**Task objective:**
Would you please output only the lines from the one containing "(372, 383) = (402, 222): blue" through the end of the entries below, exactly as written?

**Coordinate-based object records:**
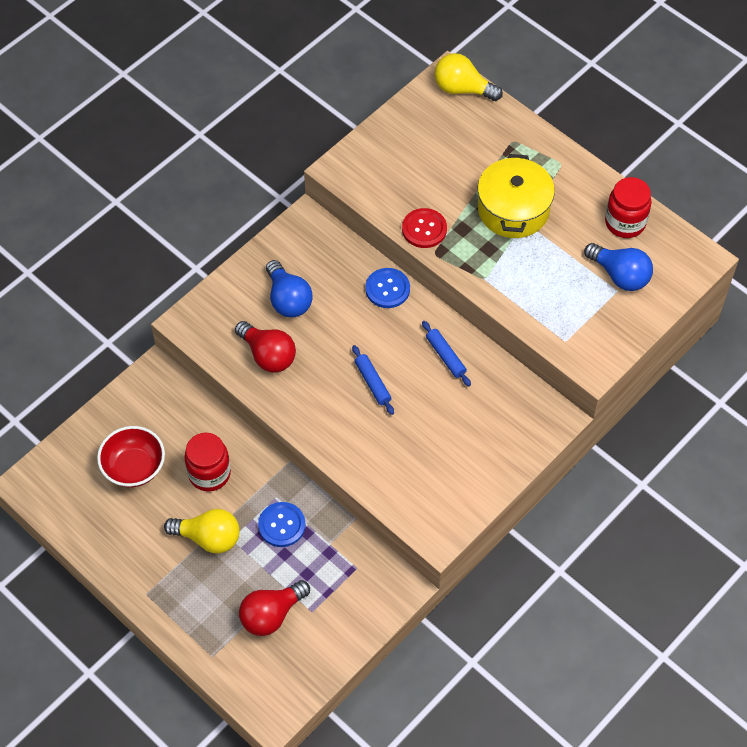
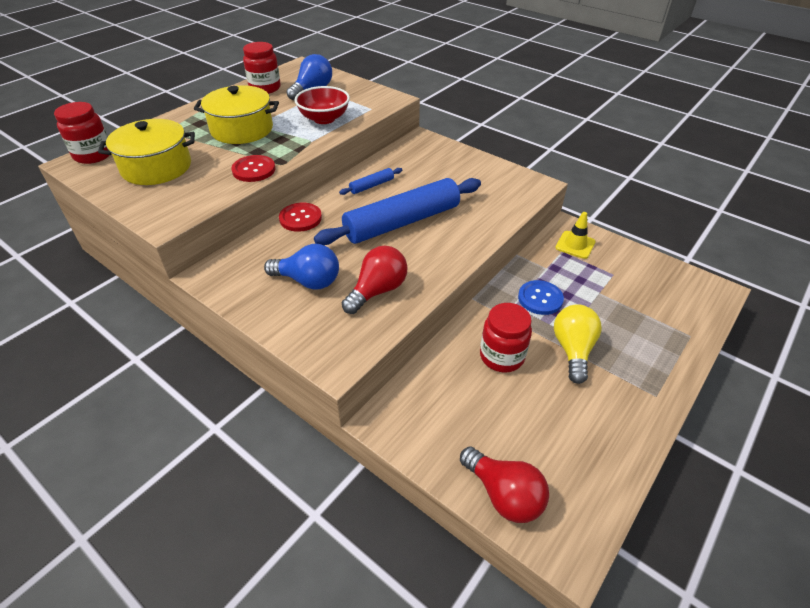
camera: 95 degrees left, 15 degrees down
(134, 467) = (512, 426): red bowl -> red bowl (324, 119)
(271, 614) = (629, 298): red light bulb -> red light bulb (504, 494)
(288, 299) = (308, 281): blue light bulb -> blue light bulb turned 45 degrees clockwise
(367, 585) = (575, 245): none -> yellow traffic cone
(372, 383) = (402, 222): blue rolling pin -> blue rolling pin, size x2.36
(387, 289) = (300, 218): blue button -> red button
(435, 146) = (156, 167): none -> yellow pot
(462, 89) = (93, 155): yellow light bulb -> red jar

**Expected output:**
(372, 383) = (402, 222): blue rolling pin -> blue rolling pin, size x2.36
(387, 289) = (300, 218): blue button -> red button
(435, 146) = (156, 167): none -> yellow pot
(462, 89) = (93, 155): yellow light bulb -> red jar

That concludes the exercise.